--- TASK TO CARRY OUT ---
In the records below, change each "transparent glass cabinet" to "clear glass cabinet" and leave every other word as it is.

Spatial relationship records
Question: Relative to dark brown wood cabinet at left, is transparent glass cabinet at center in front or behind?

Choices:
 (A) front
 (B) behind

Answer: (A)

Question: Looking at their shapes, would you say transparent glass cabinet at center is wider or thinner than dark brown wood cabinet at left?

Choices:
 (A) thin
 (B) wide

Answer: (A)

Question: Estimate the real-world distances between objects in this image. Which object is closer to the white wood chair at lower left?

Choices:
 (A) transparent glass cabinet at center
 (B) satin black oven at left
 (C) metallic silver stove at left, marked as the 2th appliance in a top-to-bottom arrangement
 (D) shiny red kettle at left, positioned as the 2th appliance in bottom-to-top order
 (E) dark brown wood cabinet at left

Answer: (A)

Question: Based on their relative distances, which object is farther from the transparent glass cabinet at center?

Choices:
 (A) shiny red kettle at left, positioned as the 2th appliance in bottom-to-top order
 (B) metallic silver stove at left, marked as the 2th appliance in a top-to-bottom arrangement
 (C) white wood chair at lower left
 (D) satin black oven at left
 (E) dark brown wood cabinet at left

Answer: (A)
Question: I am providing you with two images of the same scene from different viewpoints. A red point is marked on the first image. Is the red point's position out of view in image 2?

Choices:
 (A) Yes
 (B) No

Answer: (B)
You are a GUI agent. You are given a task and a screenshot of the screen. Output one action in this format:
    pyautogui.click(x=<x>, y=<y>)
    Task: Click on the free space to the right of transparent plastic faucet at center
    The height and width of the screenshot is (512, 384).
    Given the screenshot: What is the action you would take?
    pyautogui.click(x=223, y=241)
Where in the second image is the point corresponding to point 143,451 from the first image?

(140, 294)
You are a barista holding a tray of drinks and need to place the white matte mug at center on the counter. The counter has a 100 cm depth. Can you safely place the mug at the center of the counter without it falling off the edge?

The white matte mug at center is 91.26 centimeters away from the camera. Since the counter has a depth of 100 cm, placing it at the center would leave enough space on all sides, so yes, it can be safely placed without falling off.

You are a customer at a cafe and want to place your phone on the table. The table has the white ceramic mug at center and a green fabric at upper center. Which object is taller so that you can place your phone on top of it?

--- SOLUTION TO THIS TASK ---
Question: Relative to dark brown wood cabinet at left, is clear glass cabinet at center in front or behind?

Choices:
 (A) front
 (B) behind

Answer: (A)

Question: Looking at their shapes, would you say clear glass cabinet at center is wider or thinner than dark brown wood cabinet at left?

Choices:
 (A) thin
 (B) wide

Answer: (A)

Question: Estimate the real-world distances between objects in this image. Which object is closer to the white wood chair at lower left?

Choices:
 (A) clear glass cabinet at center
 (B) satin black oven at left
 (C) metallic silver stove at left, marked as the 2th appliance in a top-to-bottom arrangement
 (D) shiny red kettle at left, positioned as the 2th appliance in bottom-to-top order
 (E) dark brown wood cabinet at left

Answer: (A)

Question: Based on their relative distances, which object is farther from the clear glass cabinet at center?

Choices:
 (A) shiny red kettle at left, positioned as the 2th appliance in bottom-to-top order
 (B) metallic silver stove at left, marked as the 2th appliance in a top-to-bottom arrangement
 (C) white wood chair at lower left
 (D) satin black oven at left
 (E) dark brown wood cabinet at left

Answer: (A)
Question: I am providing you with two images of the same scene from different viewpoints. A red point is marked on the first image. Is the red point's position out of view in image 2?

Choices:
 (A) Yes
 (B) No

Answer: (B)
You are a GUI agent. You are given a task and a screenshot of the screen. Output one action in this format:
    pyautogui.click(x=<x>, y=<y>)
    Task: Click on the free space to the right of transparent plastic faucet at center
    The height and width of the screenshot is (512, 384).
    Given the screenshot: What is the action you would take?
    pyautogui.click(x=223, y=241)
Where in the second image is the point corresponding to point 143,451 from the first image?

(140, 294)
You are a barista holding a tray of drinks and need to place the white matte mug at center on the counter. The counter has a 100 cm depth. Can you safely place the mug at the center of the counter without it falling off the edge?

The white matte mug at center is 91.26 centimeters away from the camera. Since the counter has a depth of 100 cm, placing it at the center would leave enough space on all sides, so yes, it can be safely placed without falling off.

You are a customer at a cafe and want to place your phone on the table. The table has the white ceramic mug at center and a green fabric at upper center. Which object is taller so that you can place your phone on top of it?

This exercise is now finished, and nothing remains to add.